--- Data section ---

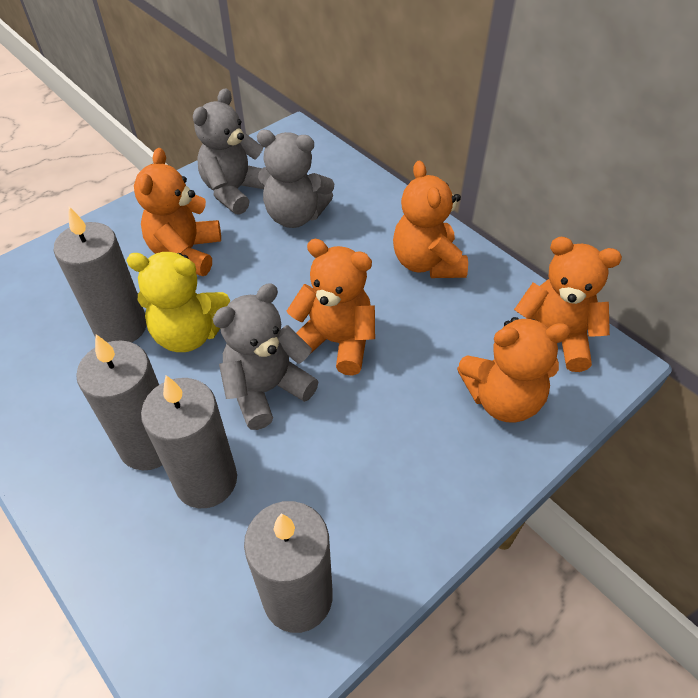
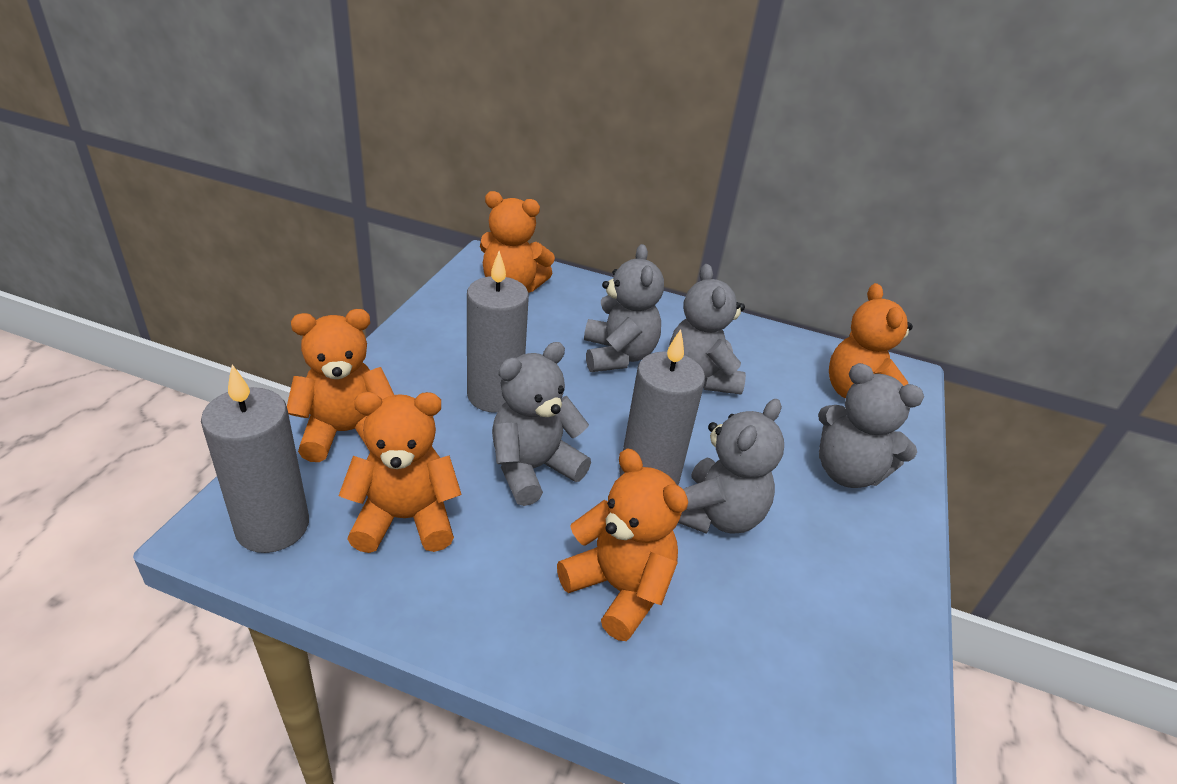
grey candle: 4 -> 3
grey teddy bear: 3 -> 5
yellow teddy bear: 1 -> 0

---

§ **Activity**
A line belongs in the answer if it contains the word "bear"; copy every such line from the data above.

§ **Response to the exercise**
grey teddy bear: 3 -> 5
yellow teddy bear: 1 -> 0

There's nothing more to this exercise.